> **Collected data**

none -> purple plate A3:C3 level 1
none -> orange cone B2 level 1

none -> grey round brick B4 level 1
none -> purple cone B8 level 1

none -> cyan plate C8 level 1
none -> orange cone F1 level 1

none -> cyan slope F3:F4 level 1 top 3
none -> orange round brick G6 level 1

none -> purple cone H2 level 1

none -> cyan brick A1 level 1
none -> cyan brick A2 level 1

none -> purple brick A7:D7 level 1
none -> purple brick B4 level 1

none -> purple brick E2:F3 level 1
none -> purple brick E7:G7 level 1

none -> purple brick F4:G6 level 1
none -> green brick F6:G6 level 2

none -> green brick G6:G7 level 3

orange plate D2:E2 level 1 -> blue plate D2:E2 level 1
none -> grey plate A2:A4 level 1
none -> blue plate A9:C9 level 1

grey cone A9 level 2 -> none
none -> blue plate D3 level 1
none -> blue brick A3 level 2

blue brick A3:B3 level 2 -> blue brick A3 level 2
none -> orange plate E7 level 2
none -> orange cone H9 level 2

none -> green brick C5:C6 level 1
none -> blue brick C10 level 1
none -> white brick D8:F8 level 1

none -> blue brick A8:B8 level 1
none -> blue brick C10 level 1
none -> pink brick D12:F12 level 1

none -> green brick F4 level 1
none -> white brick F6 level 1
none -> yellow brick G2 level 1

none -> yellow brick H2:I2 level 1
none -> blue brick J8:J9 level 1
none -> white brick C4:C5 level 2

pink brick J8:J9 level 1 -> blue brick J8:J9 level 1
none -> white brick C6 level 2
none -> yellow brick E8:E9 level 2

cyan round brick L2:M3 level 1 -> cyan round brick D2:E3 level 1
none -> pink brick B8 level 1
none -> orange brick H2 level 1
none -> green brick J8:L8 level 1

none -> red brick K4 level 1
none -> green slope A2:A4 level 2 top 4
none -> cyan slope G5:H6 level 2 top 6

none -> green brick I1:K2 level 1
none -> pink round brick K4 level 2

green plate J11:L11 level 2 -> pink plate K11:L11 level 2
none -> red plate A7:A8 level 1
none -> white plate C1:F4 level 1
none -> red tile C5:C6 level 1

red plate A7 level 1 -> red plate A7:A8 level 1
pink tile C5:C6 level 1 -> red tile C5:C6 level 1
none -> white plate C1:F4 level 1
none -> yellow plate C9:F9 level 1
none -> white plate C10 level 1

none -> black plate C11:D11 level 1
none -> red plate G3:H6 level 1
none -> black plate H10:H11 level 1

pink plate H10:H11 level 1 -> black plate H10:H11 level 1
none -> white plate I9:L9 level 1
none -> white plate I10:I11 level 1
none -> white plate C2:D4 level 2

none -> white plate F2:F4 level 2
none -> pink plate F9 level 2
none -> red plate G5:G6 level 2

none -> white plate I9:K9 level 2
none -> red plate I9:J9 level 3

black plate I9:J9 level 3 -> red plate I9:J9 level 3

> **Exercise requirements**
Examine the records above and give the number of lines in which the string "orange" appears, with no other words.

> **Problem solution**
7